++++ Records shown

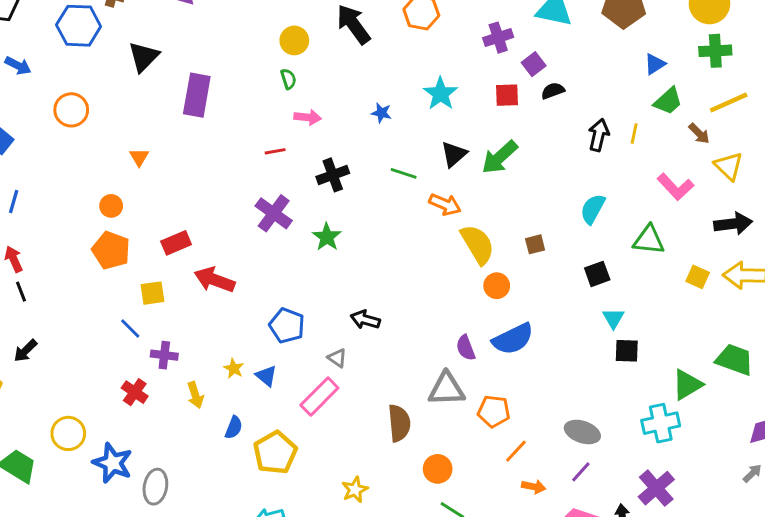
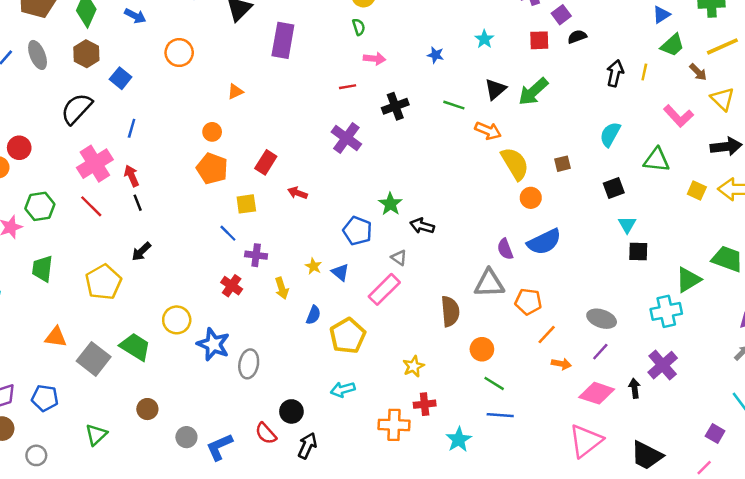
cyan star: (441, 94) -> (484, 39), size x0.7
orange triangle: (139, 157) -> (235, 92), turned 35
green star: (327, 237) -> (390, 204), moved
red rectangle: (176, 243) -> (266, 162), turned -35
red arrow: (215, 280) -> (298, 193), size x0.6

++++++++

### What needs to be done
Every line above that holds the string "star" should be copied out.

### Answer box
cyan star: (441, 94) -> (484, 39), size x0.7
green star: (327, 237) -> (390, 204), moved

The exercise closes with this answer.